• [Task]: Return all the data below as it stands, minus the pictures.

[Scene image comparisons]
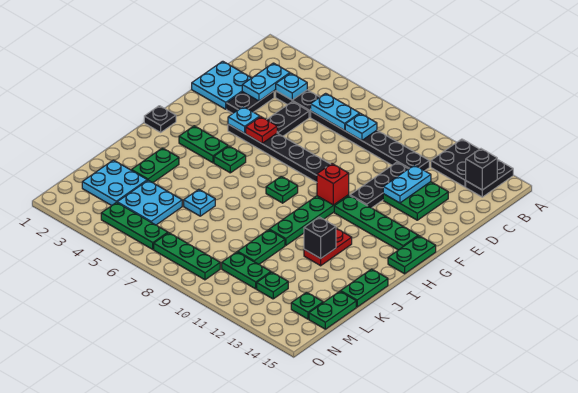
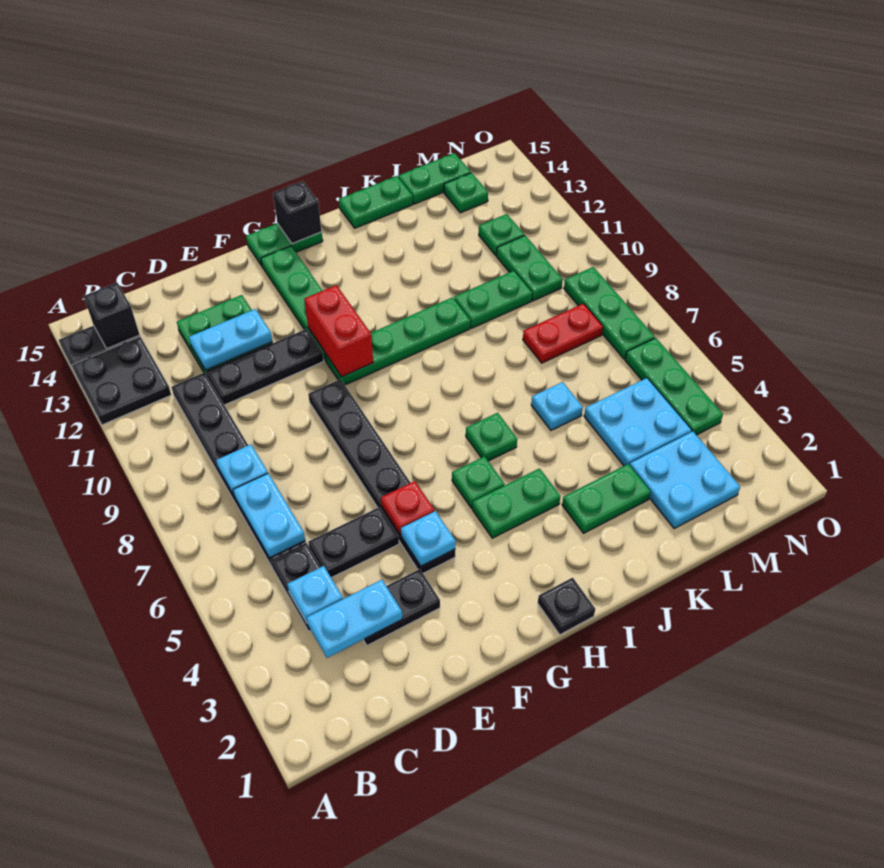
cyan plate D1:E2 level 1 -> none
red brick G10 level 2 -> red brick G10:G11 level 2
green plate H3:H4 level 1 -> green plate H4:I4 level 1
green plate H8 level 1 -> green plate I6 level 1
red plate I12:J12 level 1 -> red plate L8:M8 level 1
black brick J12 level 2 -> black brick H15 level 2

• [Written answer]:
cyan plate D1:E2 level 1 -> none
red brick G10 level 2 -> red brick G10:G11 level 2
green plate H3:H4 level 1 -> green plate H4:I4 level 1
green plate H8 level 1 -> green plate I6 level 1
red plate I12:J12 level 1 -> red plate L8:M8 level 1
black brick J12 level 2 -> black brick H15 level 2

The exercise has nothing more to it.